Image sets with object changes
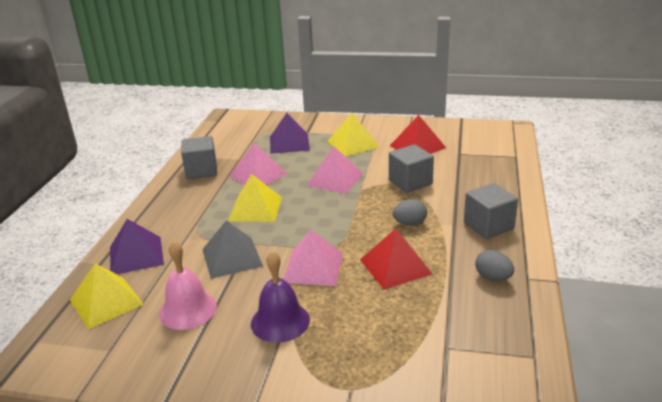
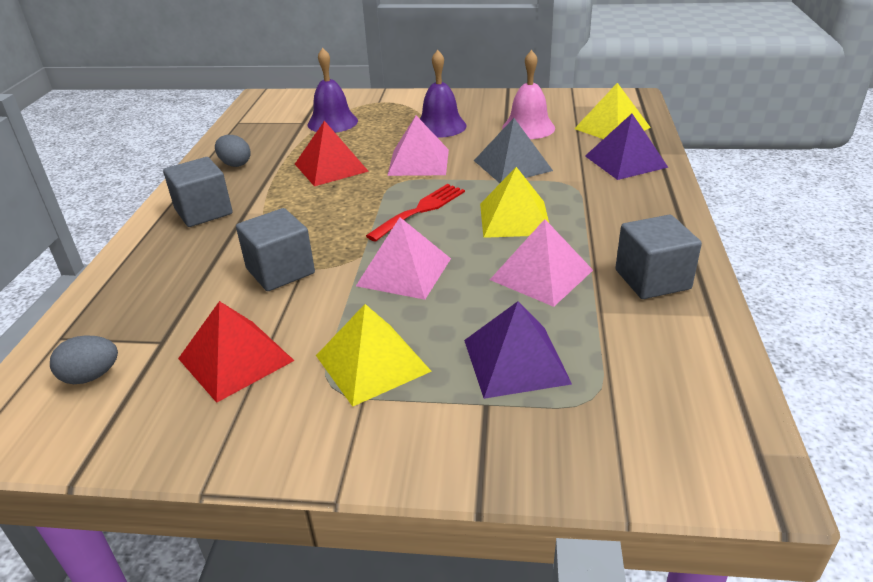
camera: 175 degrees right, 5 degrees up
(319, 218) = (420, 210): none -> red fork
(407, 342) = (332, 122): none -> purple bell
(409, 223) = (302, 210): grey egg -> grey egg (91, 376)

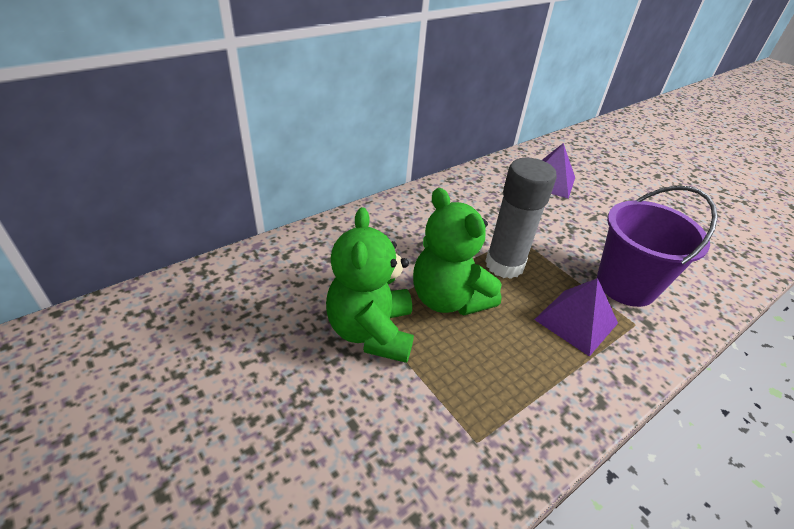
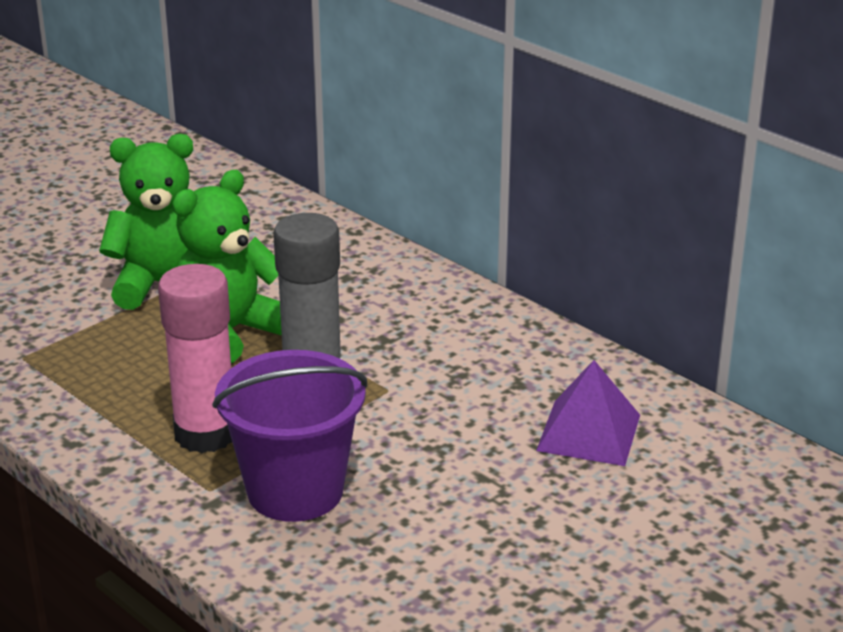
camera: 85 degrees right, 10 degrees down
(576, 321) = (206, 434): purple pyramid -> pink glue stick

* [DIRECTIVE]
Where in the records above does the word "degrees" appear? Copy each line that holds it.

* [RESPONSE TO THE EXERCISE]
camera: 175 degrees right, 5 degrees up
camera: 85 degrees right, 10 degrees down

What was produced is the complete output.